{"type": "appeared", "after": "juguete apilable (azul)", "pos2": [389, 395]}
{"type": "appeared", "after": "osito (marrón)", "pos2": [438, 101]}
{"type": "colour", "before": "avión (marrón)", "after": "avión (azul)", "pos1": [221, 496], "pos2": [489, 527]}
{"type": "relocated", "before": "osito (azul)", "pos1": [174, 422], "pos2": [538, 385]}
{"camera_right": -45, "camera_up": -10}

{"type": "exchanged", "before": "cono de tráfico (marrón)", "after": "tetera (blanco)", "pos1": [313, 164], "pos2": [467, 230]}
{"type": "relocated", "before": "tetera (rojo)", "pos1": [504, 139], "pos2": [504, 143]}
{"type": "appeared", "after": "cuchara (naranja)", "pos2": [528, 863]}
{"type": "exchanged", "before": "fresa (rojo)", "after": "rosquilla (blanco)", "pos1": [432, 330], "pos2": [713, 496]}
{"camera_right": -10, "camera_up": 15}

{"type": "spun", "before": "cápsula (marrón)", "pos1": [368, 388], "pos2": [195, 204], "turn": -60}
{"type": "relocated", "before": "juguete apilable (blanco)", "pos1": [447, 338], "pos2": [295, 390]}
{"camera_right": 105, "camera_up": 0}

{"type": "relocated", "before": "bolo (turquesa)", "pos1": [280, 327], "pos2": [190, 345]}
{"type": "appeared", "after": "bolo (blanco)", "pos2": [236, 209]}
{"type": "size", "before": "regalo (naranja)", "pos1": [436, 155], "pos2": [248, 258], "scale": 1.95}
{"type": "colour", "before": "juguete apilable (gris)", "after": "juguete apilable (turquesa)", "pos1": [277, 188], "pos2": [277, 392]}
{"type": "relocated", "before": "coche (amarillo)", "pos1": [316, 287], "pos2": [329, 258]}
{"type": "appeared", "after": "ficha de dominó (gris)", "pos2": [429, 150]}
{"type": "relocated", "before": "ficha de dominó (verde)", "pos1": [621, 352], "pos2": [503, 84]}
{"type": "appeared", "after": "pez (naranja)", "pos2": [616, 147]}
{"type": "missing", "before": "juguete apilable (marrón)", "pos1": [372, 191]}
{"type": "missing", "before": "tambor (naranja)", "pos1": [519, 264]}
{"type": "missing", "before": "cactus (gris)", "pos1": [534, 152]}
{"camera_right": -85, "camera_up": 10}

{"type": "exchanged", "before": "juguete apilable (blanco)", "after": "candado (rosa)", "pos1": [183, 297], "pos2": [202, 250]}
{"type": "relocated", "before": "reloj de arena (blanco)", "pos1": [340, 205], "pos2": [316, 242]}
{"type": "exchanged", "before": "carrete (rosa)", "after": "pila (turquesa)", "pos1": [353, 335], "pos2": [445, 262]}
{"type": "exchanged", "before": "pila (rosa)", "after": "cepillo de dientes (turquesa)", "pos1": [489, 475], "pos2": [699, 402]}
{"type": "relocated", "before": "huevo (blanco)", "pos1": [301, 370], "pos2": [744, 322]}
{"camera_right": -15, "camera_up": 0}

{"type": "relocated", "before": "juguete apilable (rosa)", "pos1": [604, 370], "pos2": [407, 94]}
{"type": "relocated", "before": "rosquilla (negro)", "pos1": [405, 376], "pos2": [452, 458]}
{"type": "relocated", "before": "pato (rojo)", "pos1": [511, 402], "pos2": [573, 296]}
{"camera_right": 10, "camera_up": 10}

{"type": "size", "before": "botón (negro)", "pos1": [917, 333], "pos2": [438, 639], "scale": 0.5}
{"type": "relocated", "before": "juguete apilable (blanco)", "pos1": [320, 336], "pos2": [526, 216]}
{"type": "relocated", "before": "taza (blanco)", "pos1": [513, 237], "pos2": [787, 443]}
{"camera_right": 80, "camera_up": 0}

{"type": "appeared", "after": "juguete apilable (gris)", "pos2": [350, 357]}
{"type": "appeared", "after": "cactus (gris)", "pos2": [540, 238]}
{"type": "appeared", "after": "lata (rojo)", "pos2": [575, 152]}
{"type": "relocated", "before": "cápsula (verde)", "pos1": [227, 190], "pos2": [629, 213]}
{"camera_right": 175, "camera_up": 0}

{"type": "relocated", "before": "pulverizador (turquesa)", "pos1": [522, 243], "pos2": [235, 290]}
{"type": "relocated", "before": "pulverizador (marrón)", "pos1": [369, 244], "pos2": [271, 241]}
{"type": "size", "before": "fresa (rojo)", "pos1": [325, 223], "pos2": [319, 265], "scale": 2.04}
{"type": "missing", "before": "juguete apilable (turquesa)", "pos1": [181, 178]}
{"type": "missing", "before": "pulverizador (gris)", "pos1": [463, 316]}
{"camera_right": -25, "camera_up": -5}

◆ ◆ ◆ ◆ ◆

* _Description of the task_:
In the listing above, how many lines hold the word "naranja"? Please state the number alone.

* _Final answer_:
4